What you have to do: Output the listing below verbatim, without images.

━━━ Supplied entries

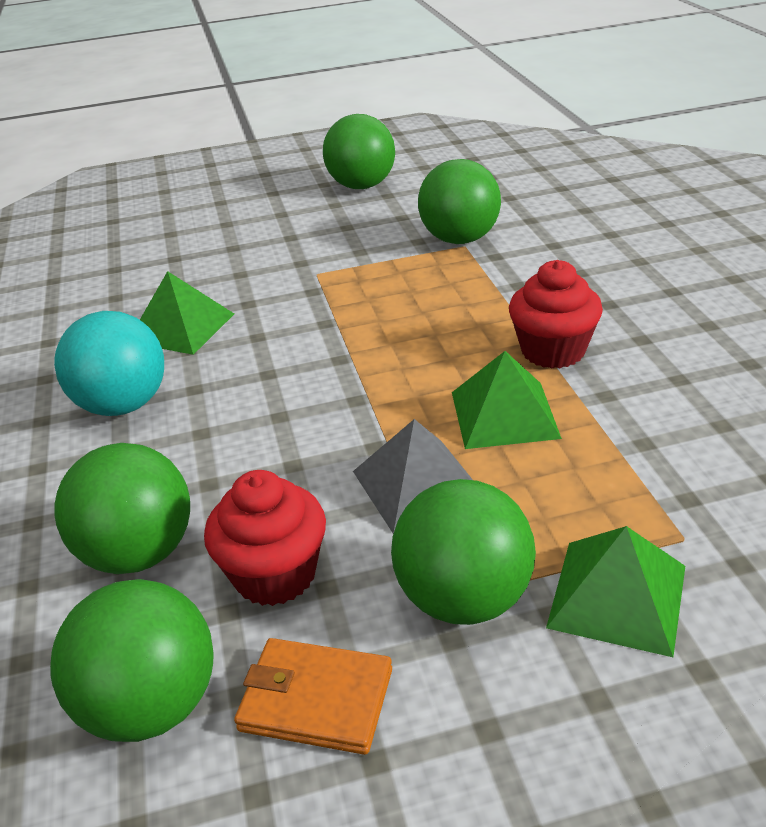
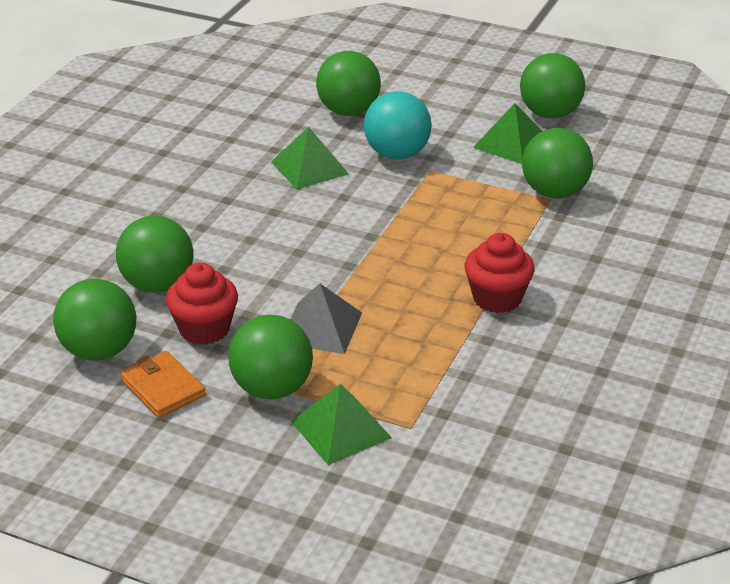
camera: 35 degrees right, 0 degrees up
turquoise ball [54,311,164,416] -> turquoise ball moved to [364,91,432,160]
green pyramid [452,351,562,449] -> green pyramid moved to [473,103,542,164]
none -> green ball [316,51,381,116]

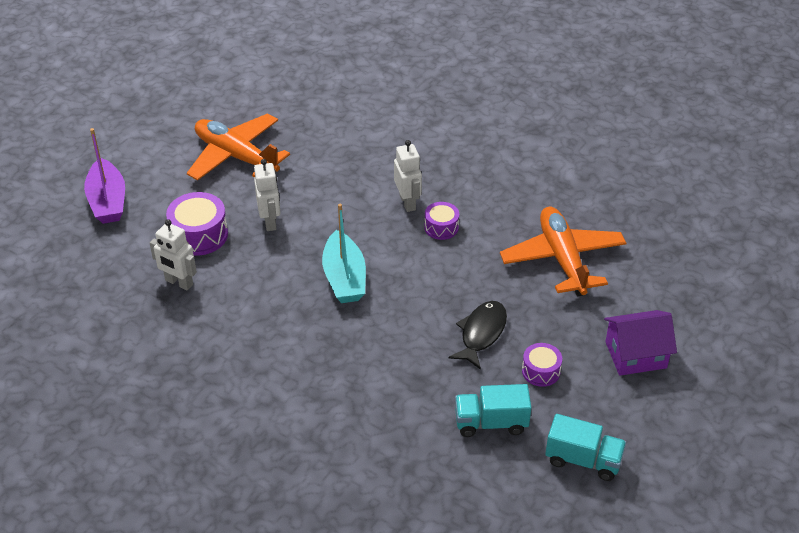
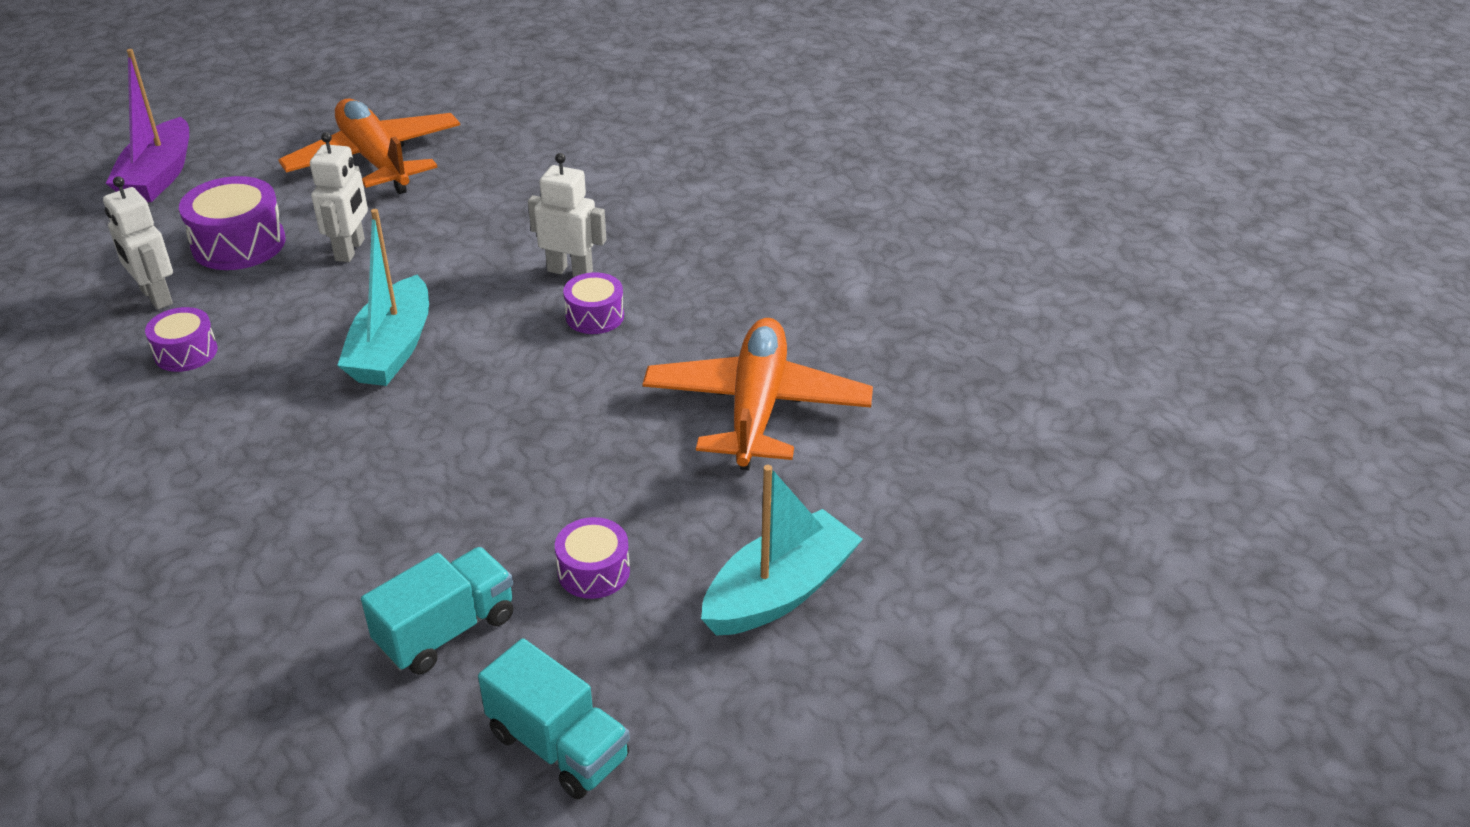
camera: 20 degrees right, 5 degrees down
white robot [394,140,422,212] -> white robot turned 75 degrees counterclockwise [528,153,606,277]
black fish [448,301,507,370] -> none
turquoise truck [455,384,532,437] -> turquoise truck turned 120 degrees clockwise [361,547,513,675]
purple house [604,310,677,376] -> turquoise boat [701,465,863,636]
none -> purple drum [145,307,218,372]

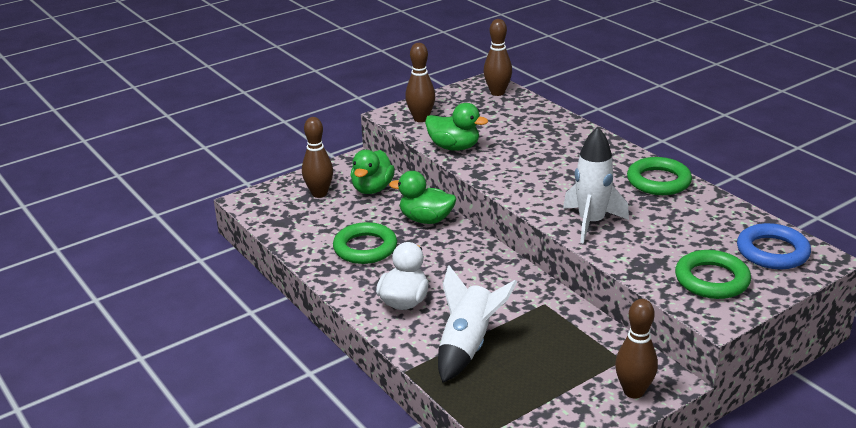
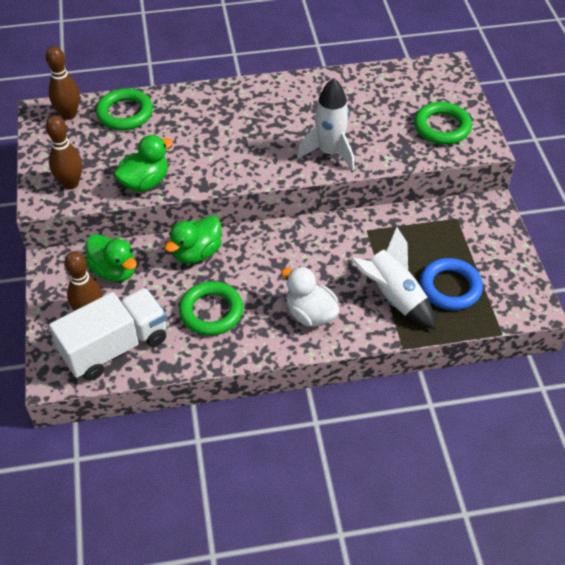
camera: 65 degrees left, 20 degrees up
brown bowling pin [615,299,658,398] -> none
green ring [627,157,692,195] -> green ring moved to [96,88,153,130]
blue ring [737,223,811,269] -> blue ring moved to [420,258,483,310]
none -> white truck [49,288,167,381]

━━━━━━

Task response:
camera: 35 degrees right, 0 degrees up
turquoise ball [54,311,164,416] -> turquoise ball moved to [364,91,432,160]
green pyramid [452,351,562,449] -> green pyramid moved to [473,103,542,164]
none -> green ball [316,51,381,116]

camera: 20 degrees right, 5 degrees down
white robot [394,140,422,212] -> white robot turned 75 degrees counterclockwise [528,153,606,277]
black fish [448,301,507,370] -> none
turquoise truck [455,384,532,437] -> turquoise truck turned 120 degrees clockwise [361,547,513,675]
purple house [604,310,677,376] -> turquoise boat [701,465,863,636]
none -> purple drum [145,307,218,372]

camera: 65 degrees left, 20 degrees up
brown bowling pin [615,299,658,398] -> none
green ring [627,157,692,195] -> green ring moved to [96,88,153,130]
blue ring [737,223,811,269] -> blue ring moved to [420,258,483,310]
none -> white truck [49,288,167,381]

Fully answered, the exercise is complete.